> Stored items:
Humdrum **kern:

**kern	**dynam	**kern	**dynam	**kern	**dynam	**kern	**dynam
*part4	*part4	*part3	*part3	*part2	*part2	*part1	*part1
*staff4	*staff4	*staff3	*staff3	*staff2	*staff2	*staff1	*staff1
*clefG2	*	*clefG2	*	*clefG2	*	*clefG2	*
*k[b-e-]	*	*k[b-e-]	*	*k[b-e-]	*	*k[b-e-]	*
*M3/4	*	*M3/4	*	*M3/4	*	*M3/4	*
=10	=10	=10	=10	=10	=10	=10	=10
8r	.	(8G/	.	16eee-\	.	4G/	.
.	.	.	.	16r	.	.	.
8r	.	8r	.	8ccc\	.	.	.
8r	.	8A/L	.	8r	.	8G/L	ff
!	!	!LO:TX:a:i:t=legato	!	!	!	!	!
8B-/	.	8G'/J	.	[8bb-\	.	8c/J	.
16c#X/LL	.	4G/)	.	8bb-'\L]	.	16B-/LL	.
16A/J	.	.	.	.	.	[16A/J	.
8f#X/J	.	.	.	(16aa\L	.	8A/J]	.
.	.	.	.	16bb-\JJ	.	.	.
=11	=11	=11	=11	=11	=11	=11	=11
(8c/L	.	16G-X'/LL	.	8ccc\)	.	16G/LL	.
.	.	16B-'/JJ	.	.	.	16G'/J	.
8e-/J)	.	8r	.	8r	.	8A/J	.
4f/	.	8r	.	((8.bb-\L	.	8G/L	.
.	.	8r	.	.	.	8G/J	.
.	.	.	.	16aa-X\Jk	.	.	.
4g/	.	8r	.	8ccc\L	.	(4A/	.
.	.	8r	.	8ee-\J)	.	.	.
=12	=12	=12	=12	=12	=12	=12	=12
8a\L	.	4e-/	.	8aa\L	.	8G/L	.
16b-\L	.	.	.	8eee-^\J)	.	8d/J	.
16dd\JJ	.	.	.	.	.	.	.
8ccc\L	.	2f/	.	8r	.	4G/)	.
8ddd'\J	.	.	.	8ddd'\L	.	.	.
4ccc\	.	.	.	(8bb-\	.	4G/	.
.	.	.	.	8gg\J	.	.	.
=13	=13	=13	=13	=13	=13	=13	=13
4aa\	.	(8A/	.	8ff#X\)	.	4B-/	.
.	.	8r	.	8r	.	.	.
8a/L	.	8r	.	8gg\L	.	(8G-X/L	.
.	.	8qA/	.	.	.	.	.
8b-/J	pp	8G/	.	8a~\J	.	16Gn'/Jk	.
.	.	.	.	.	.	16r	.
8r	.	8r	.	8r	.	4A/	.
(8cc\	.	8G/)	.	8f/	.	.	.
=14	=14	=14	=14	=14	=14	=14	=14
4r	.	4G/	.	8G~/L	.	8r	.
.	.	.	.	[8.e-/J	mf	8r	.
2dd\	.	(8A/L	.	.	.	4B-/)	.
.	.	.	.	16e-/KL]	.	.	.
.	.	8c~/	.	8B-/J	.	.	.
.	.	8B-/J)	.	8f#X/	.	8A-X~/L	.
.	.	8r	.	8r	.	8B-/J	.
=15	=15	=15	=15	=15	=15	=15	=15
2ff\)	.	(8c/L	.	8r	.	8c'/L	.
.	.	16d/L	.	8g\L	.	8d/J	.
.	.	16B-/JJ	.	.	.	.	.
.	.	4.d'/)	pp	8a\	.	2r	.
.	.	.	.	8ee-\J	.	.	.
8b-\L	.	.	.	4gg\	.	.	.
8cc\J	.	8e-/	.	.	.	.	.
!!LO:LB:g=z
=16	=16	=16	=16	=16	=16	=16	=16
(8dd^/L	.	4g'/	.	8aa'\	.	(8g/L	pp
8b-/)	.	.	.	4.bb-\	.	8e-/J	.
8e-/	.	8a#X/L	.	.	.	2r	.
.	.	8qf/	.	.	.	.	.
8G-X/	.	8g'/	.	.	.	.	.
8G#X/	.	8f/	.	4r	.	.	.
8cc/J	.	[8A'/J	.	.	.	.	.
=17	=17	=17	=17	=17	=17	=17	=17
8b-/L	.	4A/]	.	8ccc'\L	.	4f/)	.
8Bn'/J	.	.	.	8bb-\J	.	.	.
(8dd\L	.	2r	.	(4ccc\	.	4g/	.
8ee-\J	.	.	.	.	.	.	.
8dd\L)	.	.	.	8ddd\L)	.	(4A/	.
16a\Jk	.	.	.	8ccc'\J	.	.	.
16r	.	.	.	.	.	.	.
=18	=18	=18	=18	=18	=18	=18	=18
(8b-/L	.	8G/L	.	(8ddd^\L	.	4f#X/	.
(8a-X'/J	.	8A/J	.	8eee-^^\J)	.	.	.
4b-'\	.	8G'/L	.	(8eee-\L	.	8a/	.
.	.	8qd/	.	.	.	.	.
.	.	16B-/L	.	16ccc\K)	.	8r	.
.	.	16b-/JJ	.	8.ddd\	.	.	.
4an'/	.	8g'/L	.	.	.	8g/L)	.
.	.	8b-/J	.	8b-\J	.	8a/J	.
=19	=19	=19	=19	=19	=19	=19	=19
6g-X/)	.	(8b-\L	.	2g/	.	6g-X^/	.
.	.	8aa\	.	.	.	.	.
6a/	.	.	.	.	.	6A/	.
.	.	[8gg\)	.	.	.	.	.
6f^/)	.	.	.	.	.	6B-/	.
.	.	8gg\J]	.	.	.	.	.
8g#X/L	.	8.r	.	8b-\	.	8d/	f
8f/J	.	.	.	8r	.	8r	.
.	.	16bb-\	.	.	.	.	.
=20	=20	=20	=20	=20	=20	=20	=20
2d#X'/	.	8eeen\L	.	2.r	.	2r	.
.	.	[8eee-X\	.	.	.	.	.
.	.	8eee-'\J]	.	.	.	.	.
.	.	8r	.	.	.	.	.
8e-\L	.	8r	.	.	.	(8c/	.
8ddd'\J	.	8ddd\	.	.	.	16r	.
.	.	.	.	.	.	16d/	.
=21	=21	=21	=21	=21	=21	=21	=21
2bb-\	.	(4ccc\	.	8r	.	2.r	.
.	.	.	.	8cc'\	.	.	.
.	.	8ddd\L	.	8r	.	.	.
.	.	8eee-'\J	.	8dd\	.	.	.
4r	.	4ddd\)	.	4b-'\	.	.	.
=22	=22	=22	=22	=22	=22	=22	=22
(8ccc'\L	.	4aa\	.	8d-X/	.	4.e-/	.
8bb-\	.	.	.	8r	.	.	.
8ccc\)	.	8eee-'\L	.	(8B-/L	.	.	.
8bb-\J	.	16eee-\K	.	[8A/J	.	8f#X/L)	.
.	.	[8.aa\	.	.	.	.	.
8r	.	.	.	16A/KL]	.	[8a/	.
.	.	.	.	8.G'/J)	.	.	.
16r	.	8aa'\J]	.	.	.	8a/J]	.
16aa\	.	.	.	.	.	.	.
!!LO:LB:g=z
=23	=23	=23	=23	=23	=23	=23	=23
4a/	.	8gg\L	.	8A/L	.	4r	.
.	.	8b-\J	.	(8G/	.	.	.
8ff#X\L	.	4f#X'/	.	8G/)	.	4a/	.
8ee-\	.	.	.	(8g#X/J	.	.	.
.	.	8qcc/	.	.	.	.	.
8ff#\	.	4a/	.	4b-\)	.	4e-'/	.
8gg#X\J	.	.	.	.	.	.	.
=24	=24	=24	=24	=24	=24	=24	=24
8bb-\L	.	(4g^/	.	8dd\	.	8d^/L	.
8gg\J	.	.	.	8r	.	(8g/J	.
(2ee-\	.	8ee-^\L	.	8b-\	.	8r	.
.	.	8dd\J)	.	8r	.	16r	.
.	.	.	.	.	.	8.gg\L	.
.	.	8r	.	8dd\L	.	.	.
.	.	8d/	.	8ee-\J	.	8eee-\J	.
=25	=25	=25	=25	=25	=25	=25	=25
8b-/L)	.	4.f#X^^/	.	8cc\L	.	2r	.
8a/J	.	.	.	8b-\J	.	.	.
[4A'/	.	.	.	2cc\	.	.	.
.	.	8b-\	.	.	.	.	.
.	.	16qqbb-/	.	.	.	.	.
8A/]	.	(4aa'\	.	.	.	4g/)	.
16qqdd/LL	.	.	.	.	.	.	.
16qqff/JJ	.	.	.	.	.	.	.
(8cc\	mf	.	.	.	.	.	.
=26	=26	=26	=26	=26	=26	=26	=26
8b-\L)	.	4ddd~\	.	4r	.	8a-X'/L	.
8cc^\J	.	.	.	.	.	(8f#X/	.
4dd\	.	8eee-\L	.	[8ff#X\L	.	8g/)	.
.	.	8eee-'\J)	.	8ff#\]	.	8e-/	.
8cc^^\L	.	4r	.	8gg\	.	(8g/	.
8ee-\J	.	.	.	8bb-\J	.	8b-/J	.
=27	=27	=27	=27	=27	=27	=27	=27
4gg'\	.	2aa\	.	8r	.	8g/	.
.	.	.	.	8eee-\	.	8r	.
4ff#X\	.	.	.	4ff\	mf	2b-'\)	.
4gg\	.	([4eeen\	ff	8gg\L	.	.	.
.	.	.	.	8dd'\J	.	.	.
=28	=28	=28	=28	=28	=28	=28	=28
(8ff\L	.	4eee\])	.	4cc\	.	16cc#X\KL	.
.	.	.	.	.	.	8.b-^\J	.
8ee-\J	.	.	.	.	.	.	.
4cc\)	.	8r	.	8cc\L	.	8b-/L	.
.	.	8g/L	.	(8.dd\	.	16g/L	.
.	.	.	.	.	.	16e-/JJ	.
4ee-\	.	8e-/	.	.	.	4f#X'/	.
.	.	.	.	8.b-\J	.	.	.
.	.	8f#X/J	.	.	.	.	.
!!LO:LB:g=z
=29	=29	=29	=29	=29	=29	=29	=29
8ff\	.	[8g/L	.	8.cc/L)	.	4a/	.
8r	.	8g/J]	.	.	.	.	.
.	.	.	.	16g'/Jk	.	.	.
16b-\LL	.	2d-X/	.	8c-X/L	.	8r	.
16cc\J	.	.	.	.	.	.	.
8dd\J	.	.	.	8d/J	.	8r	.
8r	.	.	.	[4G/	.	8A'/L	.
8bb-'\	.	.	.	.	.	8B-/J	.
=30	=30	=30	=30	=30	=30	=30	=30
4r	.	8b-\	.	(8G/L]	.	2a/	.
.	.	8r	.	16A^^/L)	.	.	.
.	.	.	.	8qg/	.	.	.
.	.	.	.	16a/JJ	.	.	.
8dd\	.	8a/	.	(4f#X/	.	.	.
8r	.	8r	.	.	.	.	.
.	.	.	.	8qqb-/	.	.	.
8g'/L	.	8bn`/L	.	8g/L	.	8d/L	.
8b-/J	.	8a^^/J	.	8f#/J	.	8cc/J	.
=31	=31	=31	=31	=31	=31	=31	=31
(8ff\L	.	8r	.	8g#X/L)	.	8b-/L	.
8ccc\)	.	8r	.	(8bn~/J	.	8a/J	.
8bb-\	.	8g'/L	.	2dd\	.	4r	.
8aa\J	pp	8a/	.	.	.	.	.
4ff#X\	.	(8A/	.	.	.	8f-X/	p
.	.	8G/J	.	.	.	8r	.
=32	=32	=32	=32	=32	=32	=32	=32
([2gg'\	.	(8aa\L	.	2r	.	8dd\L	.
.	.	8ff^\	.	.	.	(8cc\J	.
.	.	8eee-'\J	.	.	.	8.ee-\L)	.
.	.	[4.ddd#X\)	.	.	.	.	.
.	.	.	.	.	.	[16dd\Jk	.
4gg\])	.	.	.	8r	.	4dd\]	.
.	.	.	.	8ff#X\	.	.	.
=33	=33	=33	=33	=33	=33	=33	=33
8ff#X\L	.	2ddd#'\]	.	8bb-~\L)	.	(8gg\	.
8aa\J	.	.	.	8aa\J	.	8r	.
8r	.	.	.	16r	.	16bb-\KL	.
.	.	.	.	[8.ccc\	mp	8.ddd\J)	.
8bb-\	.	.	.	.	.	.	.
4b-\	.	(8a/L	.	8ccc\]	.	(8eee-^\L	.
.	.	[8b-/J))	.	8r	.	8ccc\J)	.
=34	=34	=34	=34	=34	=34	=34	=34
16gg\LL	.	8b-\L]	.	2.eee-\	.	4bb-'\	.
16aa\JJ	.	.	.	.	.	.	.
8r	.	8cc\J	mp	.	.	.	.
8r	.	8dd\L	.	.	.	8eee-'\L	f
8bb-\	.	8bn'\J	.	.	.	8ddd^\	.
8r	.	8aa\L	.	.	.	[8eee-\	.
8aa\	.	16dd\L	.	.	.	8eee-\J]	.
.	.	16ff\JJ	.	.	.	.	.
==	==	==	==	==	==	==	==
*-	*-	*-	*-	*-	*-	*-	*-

> WHAT NEEDS TO BE DONE: Count the lines in the entries above that contain the string "kern", and reply with the number alone.

> EXERCISE OUTPUT: 2